Your copy should begin at the line containing "red pan: 5 -> 6" and end at the last line of the records below, matching each line exactly and leaving out pictures.

(Scene images with change listings)
──────────

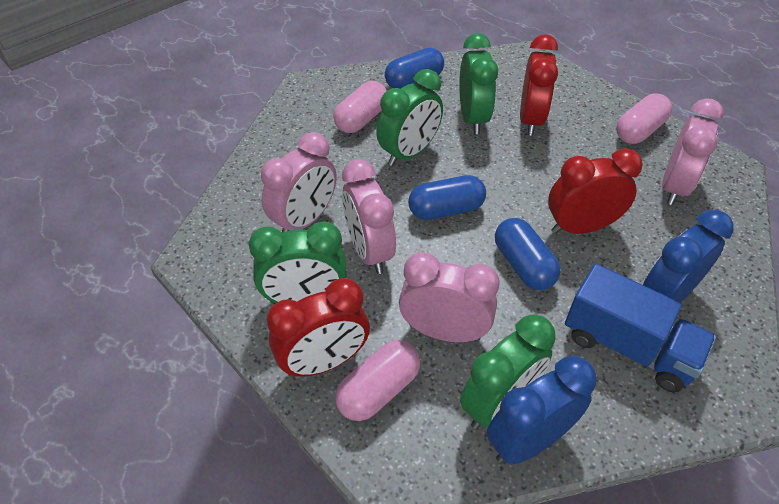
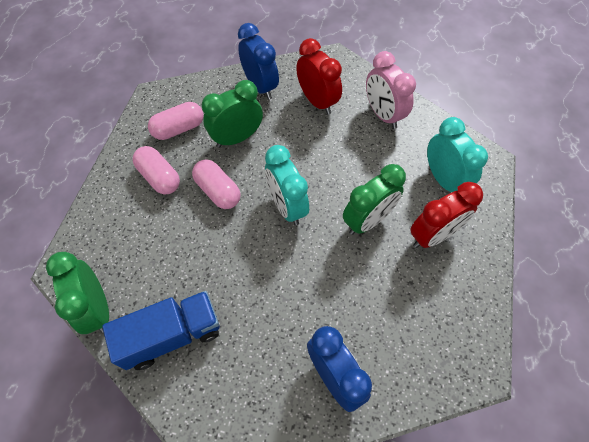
blue capsule: 3 -> 0
green clock: 4 -> 3
pink clock: 4 -> 1
red clock: 3 -> 2
turquoise clock: 0 -> 2

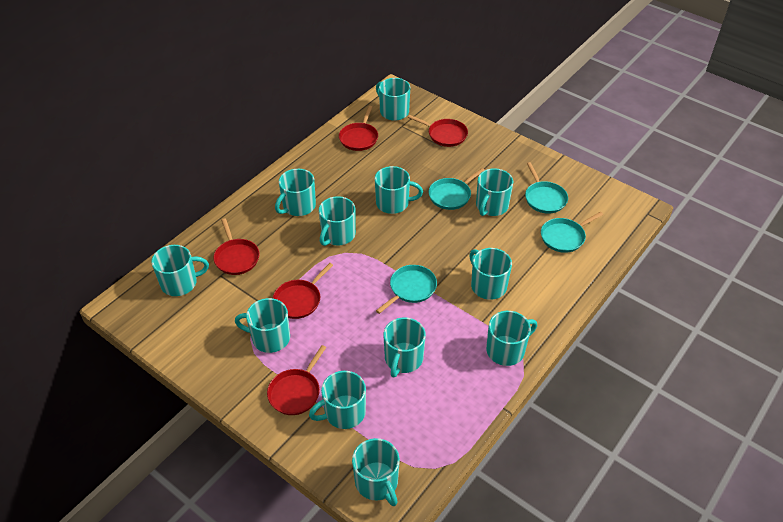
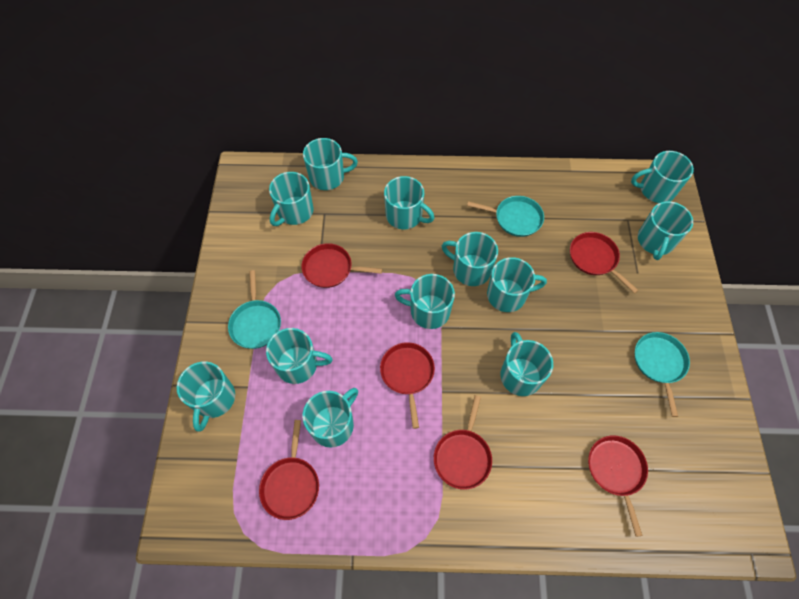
red pan: 5 -> 6
turquoise pan: 4 -> 3

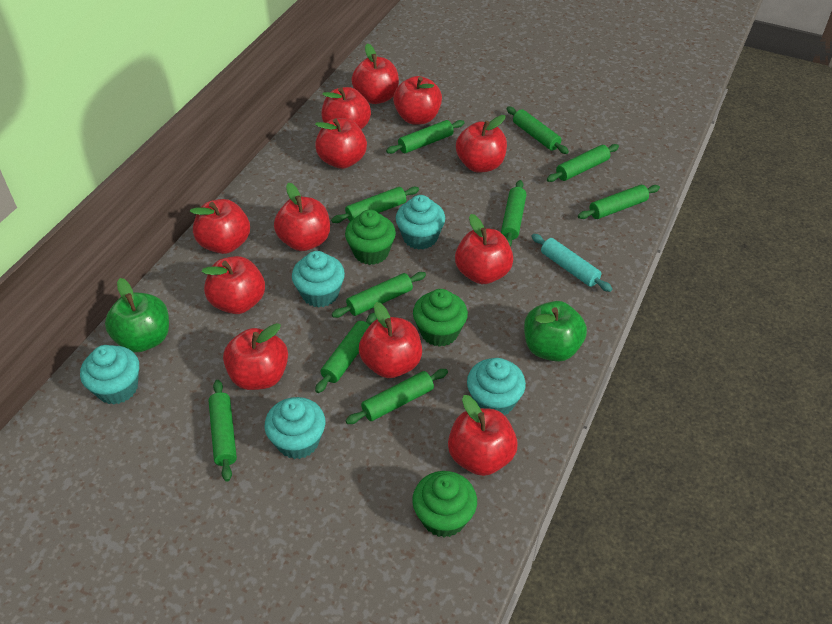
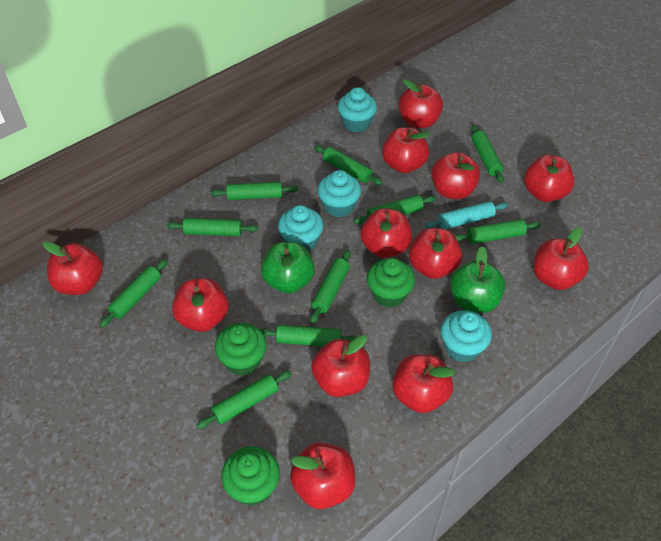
turquoise cupcake: 5 -> 4

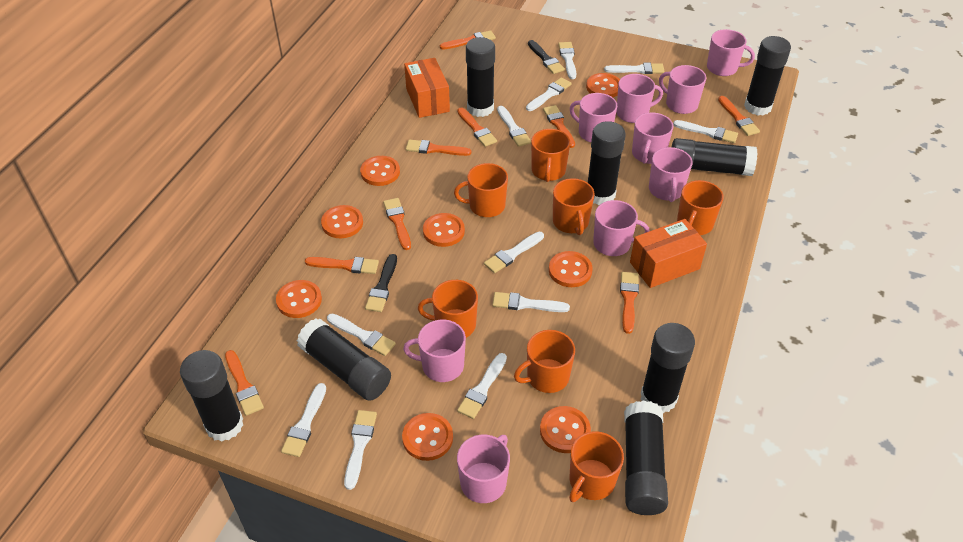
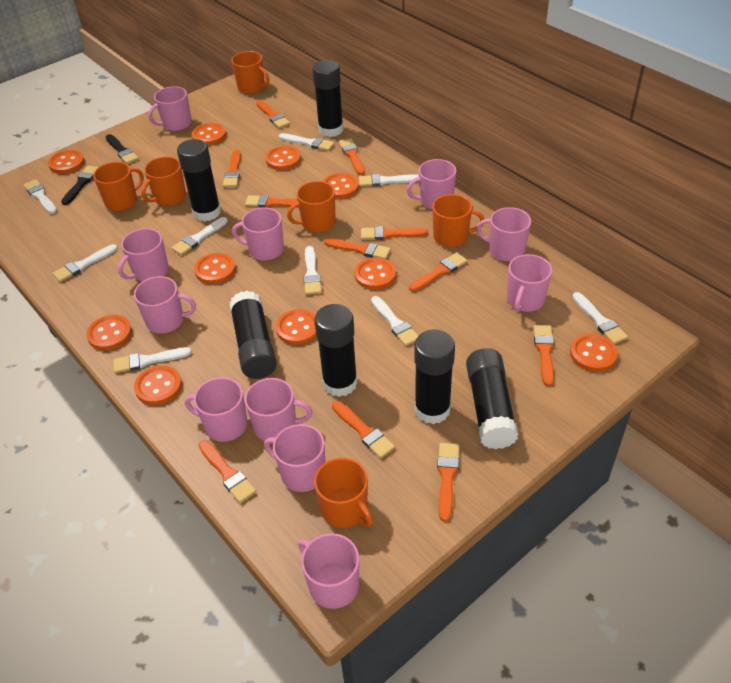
black glue stick: 8 -> 6
orange box: 2 -> 0
orange brush: 9 -> 11
orange button: 8 -> 10
orange mug: 7 -> 6
pink mug: 9 -> 11
white brush: 11 -> 9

──────────

◆ **Exercise answer**:
red pan: 5 -> 6
turquoise pan: 4 -> 3

turquoise cupcake: 5 -> 4

black glue stick: 8 -> 6
orange box: 2 -> 0
orange brush: 9 -> 11
orange button: 8 -> 10
orange mug: 7 -> 6
pink mug: 9 -> 11
white brush: 11 -> 9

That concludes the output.